■ **WHAT YOU HAVE TO DO**
Tell how many lines in the data below hold the string "rolling"; give nothing but the number.

■ **INFORMATION SHOWN**
• • • • •

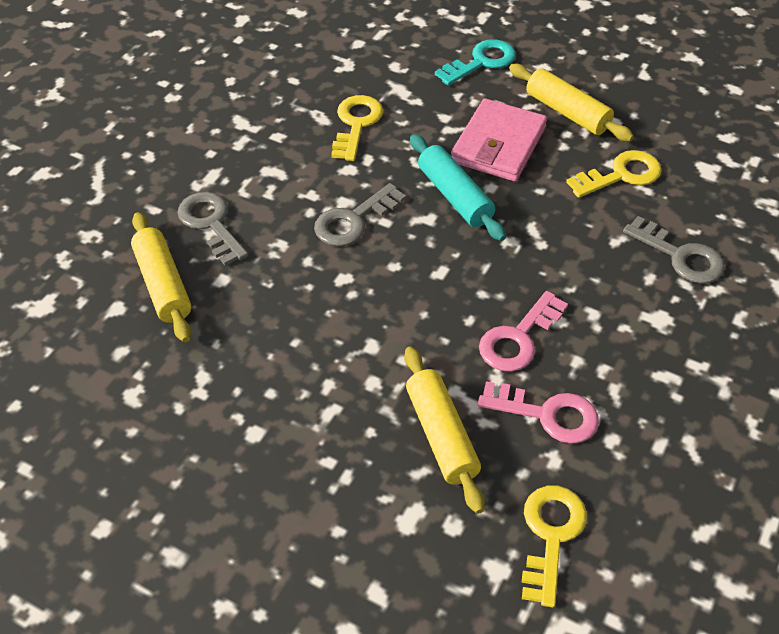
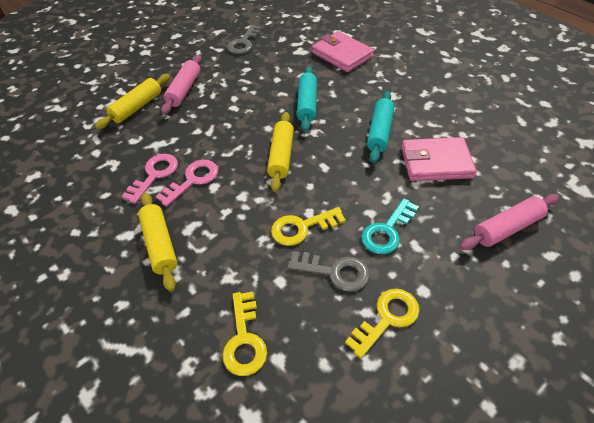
grey key: 3 -> 2
pink rolling pin: 0 -> 2
pink wallet: 1 -> 2
turquoise rolling pin: 1 -> 2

• • • • •

■ **PROBLEM SOLUTION**
2